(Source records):
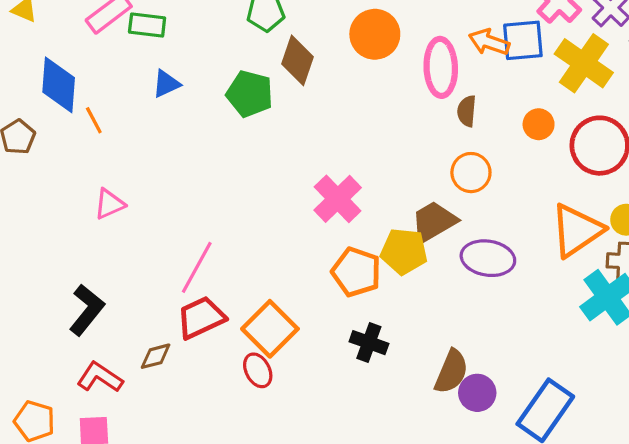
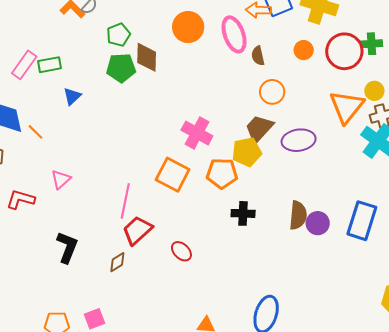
green pentagon: (250, 94) -> (121, 68), moved
orange square: (270, 329) -> (173, 175), moved
red L-shape: (100, 377) -> (21, 199), moved

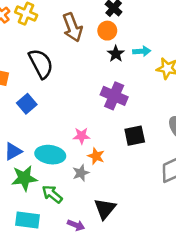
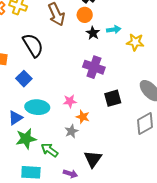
cyan ellipse: (50, 155) -> (37, 107), moved

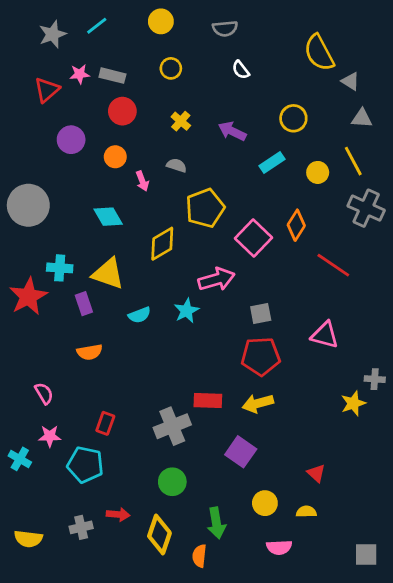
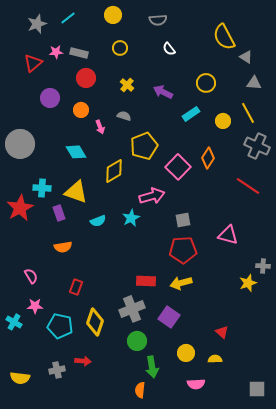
red line: (333, 265) -> (248, 186), moved
red rectangle: (105, 423) -> (76, 287), moved
gray cross: (172, 426) -> (132, 309), moved
green circle: (172, 482) -> (137, 341), moved
yellow diamond: (159, 534) -> (95, 322), moved

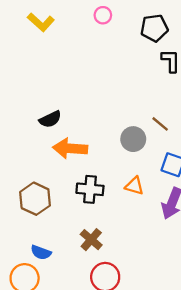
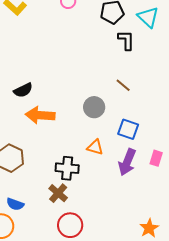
brown line: (160, 124) -> (123, 85), moved
black cross: (90, 189) -> (67, 168), moved

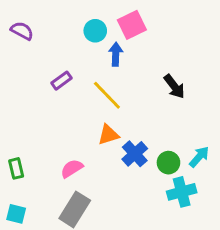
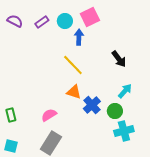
purple rectangle: (62, 81) -> (42, 22), moved
orange triangle: (108, 135) -> (74, 92), turned 35
cyan arrow: (199, 157) -> (125, 91), moved

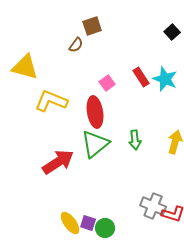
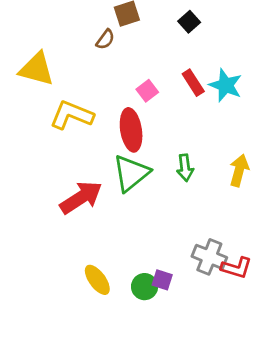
black square: (172, 32) -> (189, 22), moved
purple square: (88, 223) -> (162, 280), moved

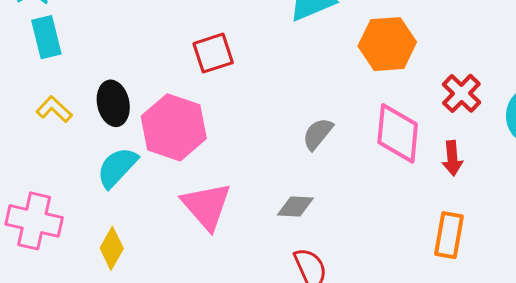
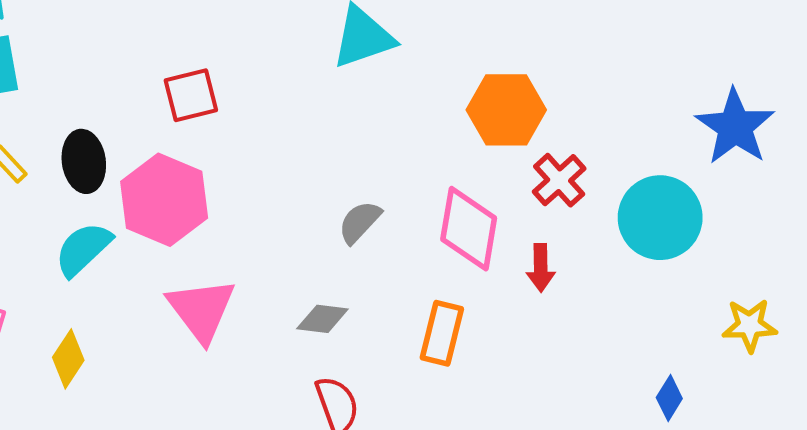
orange hexagon: (387, 44) -> (506, 110), moved
red square: (213, 53) -> (191, 95), moved
orange rectangle: (449, 235) -> (442, 333), moved

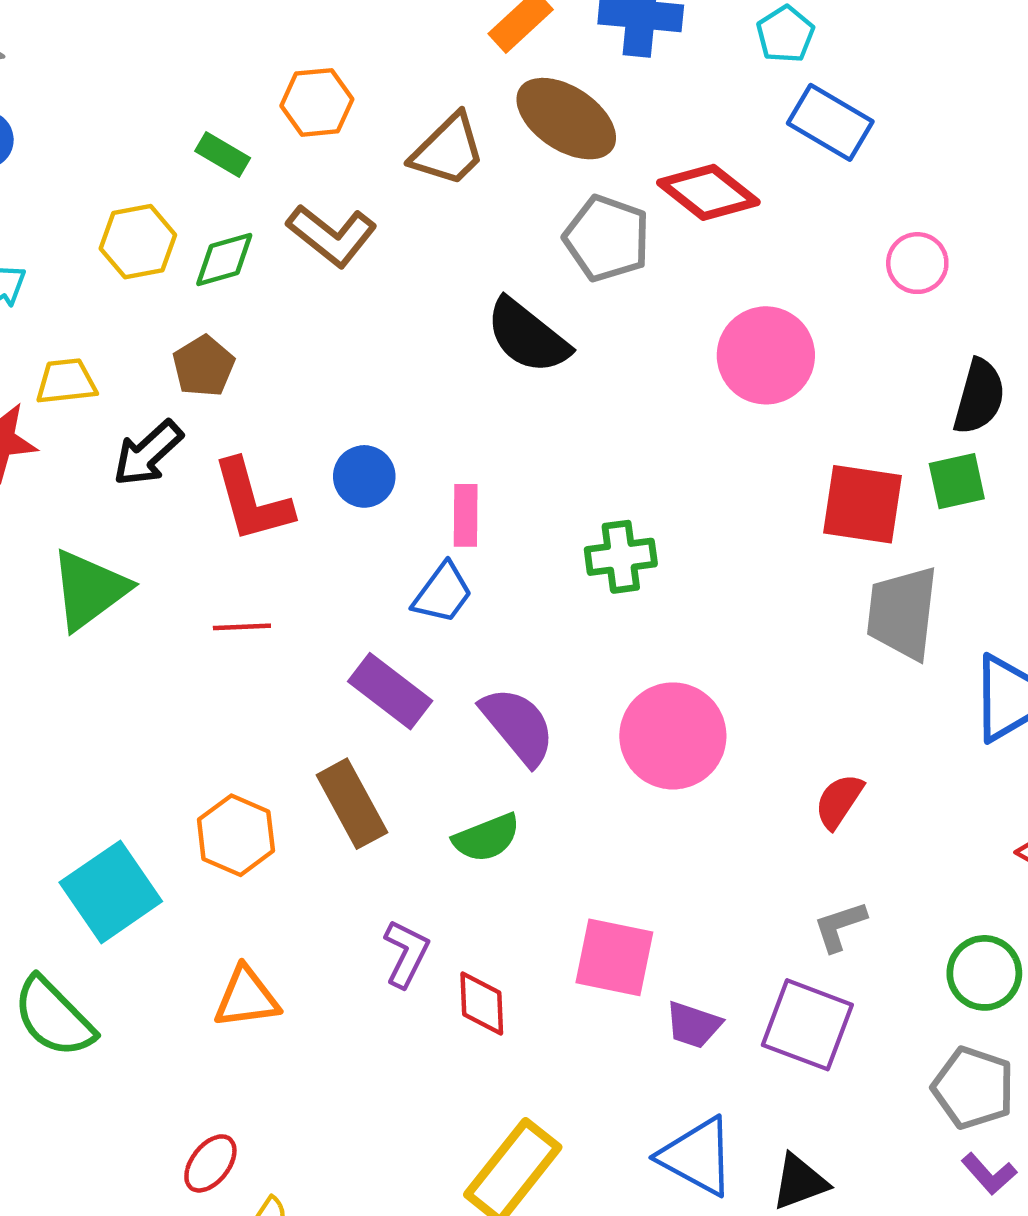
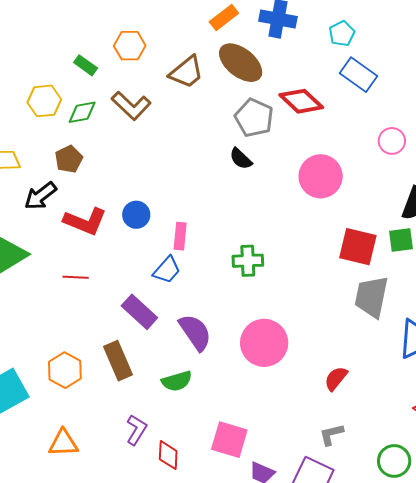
black semicircle: (527, 336) -> (241, 159), moved, size x0.6
red L-shape: (252, 501) -> (85, 221), turned -57

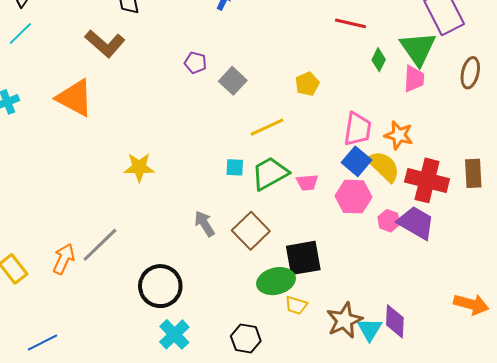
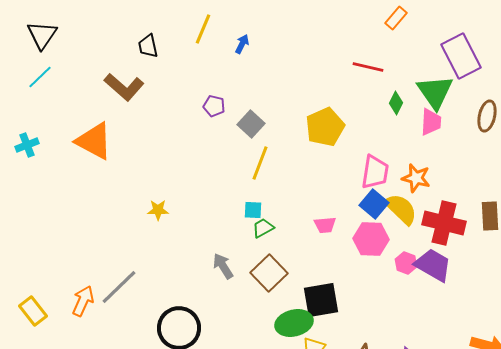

(TASK GOAL): Reproduce every line of the records containing the string "orange".

(ANSWER BELOW):
orange square: (270, 329) -> (173, 175), moved
orange triangle: (108, 135) -> (74, 92), turned 35
orange hexagon: (387, 44) -> (506, 110), moved
orange rectangle: (449, 235) -> (442, 333), moved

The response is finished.